Count every line in the entries below that contains the word "blue", and give only that number.

Data shown
§

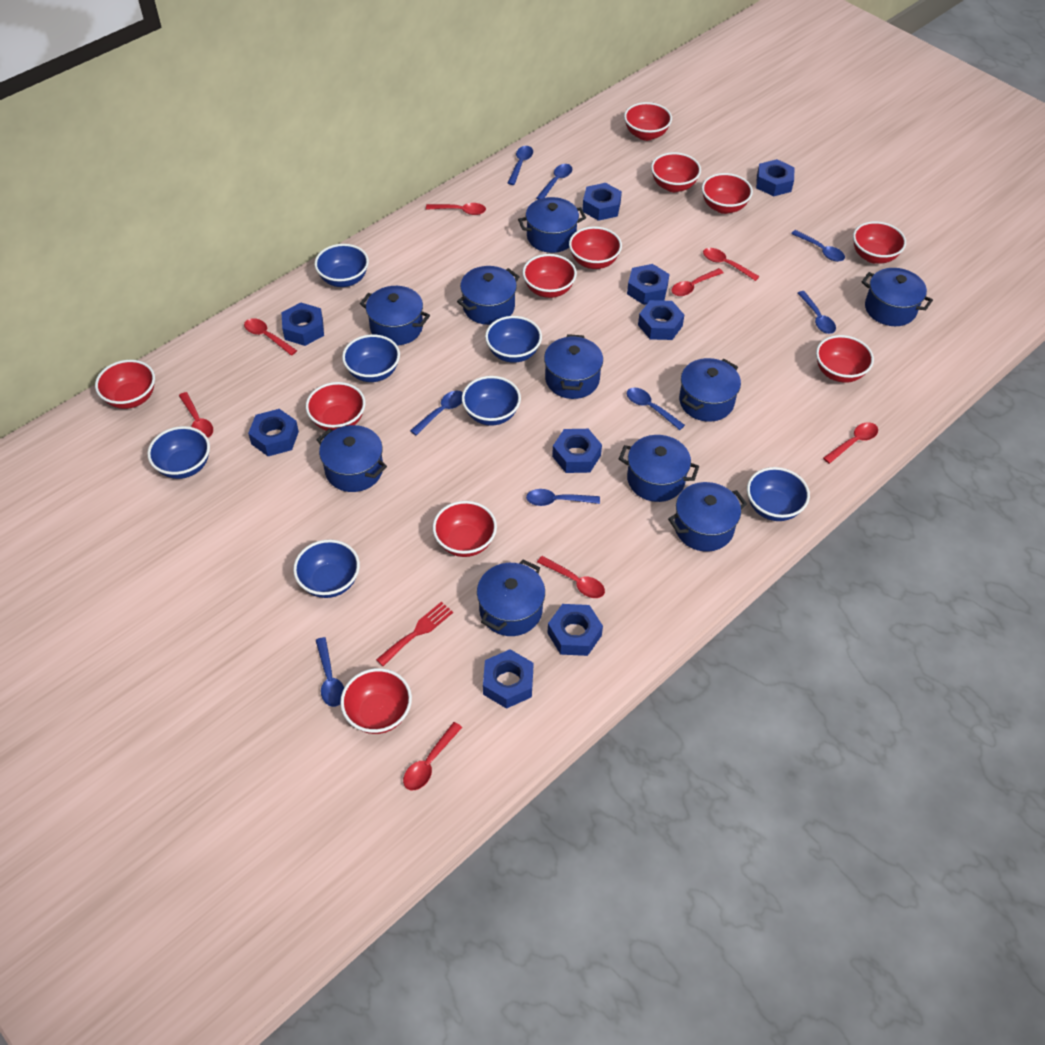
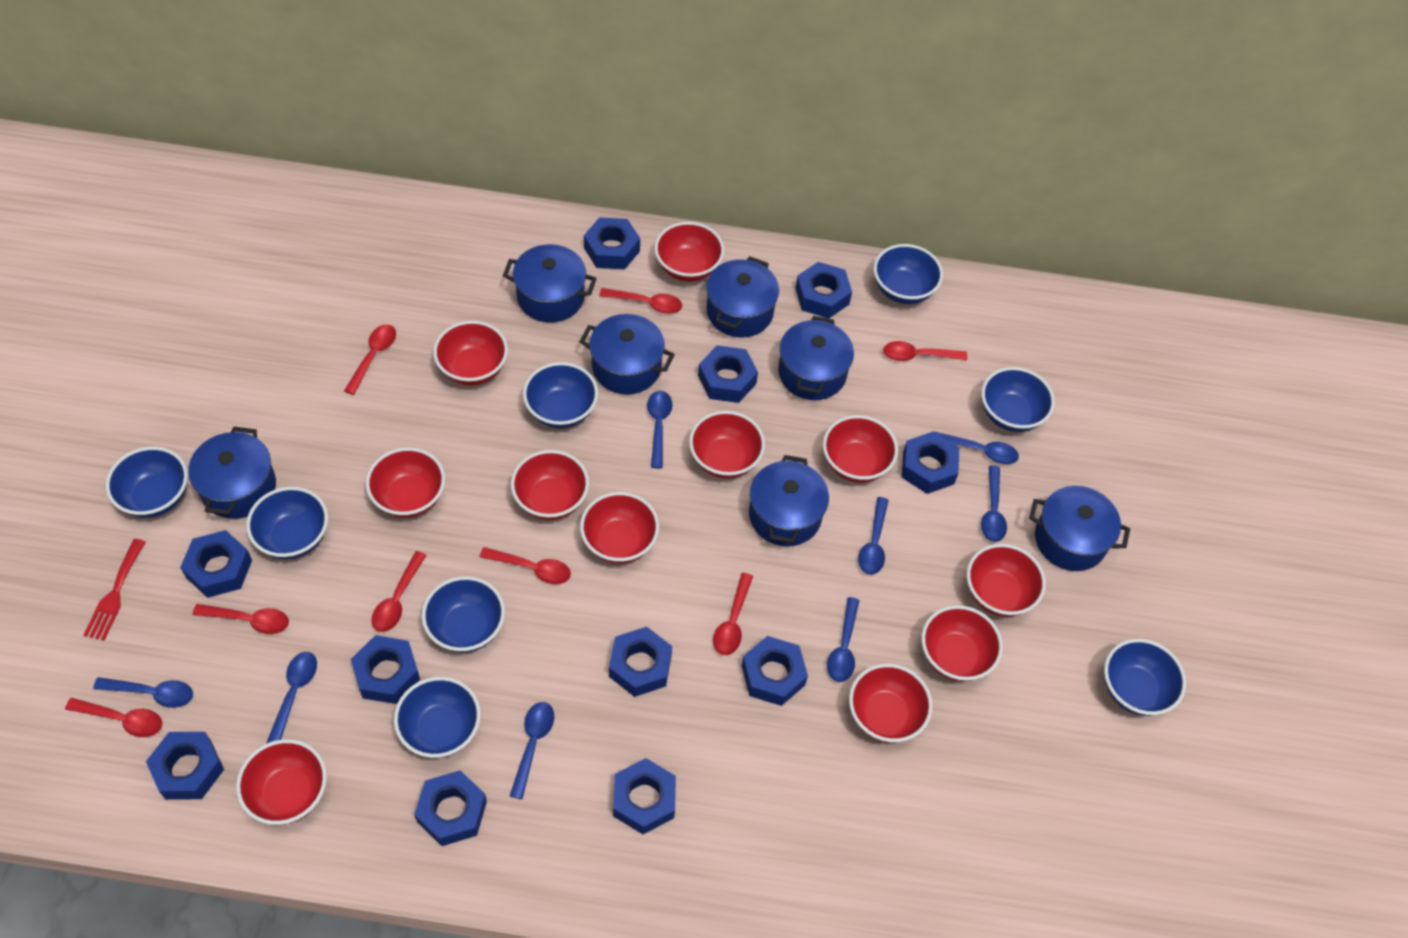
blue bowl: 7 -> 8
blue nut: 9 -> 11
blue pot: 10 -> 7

§

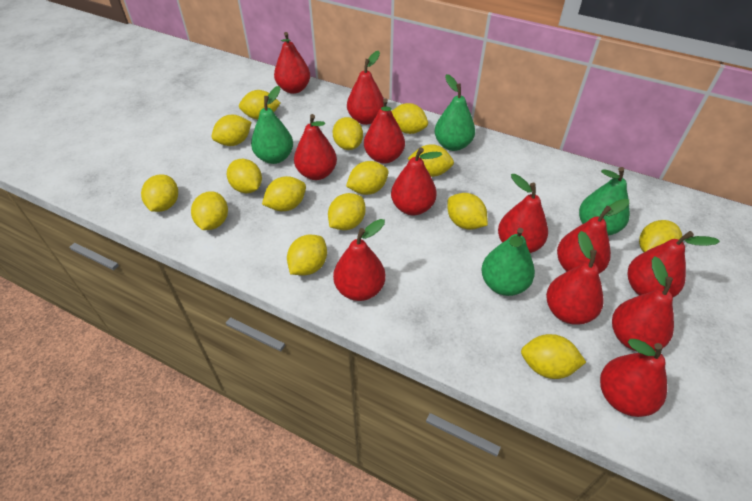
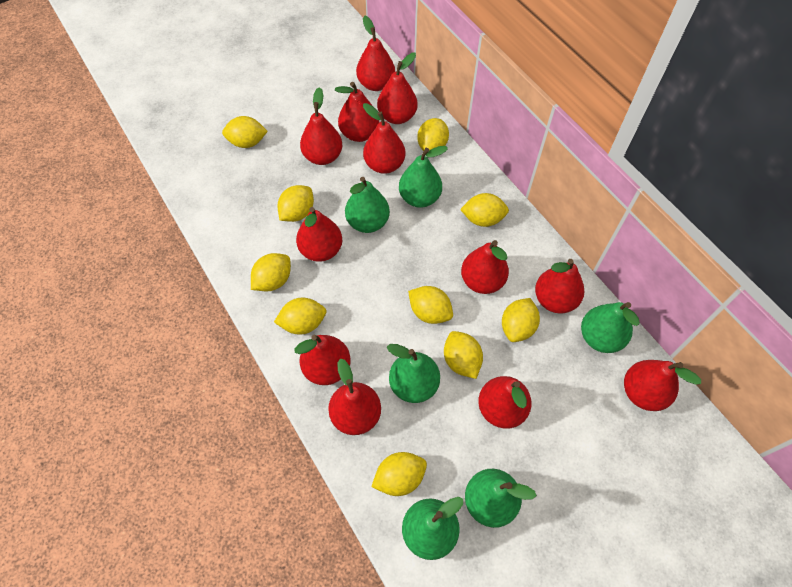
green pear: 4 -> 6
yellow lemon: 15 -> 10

§

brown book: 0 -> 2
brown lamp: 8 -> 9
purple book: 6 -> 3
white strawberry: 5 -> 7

§

Exercise answer
3